• **GIVEN INFORMATION**
*** Begin section ***
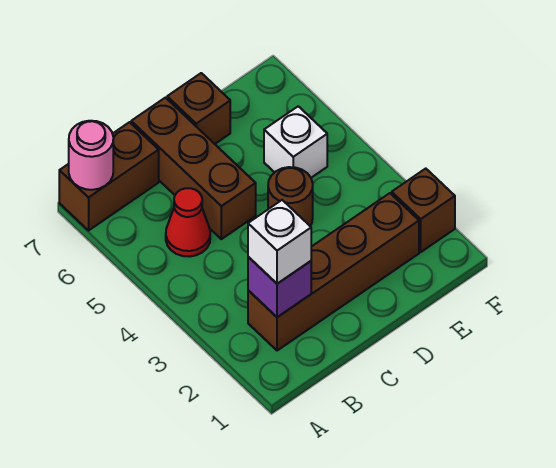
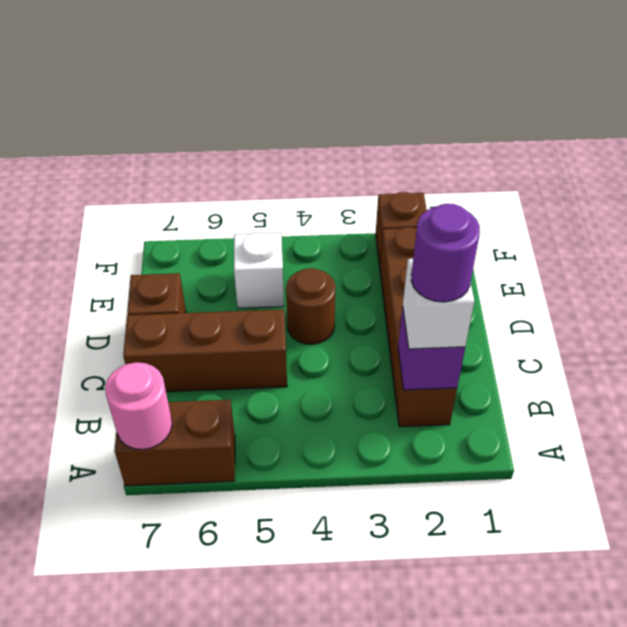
brown brick A7:B7 level 1 -> brown brick A6:A7 level 1
none -> purple round brick B2 level 4
red cone B5 level 1 -> none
*** End section ***
• **EXERCISE DIRECTIONS**
Any picture in the listing above gets left out; output the rest exactly.

• **TASK RESPONSE**
brown brick A7:B7 level 1 -> brown brick A6:A7 level 1
none -> purple round brick B2 level 4
red cone B5 level 1 -> none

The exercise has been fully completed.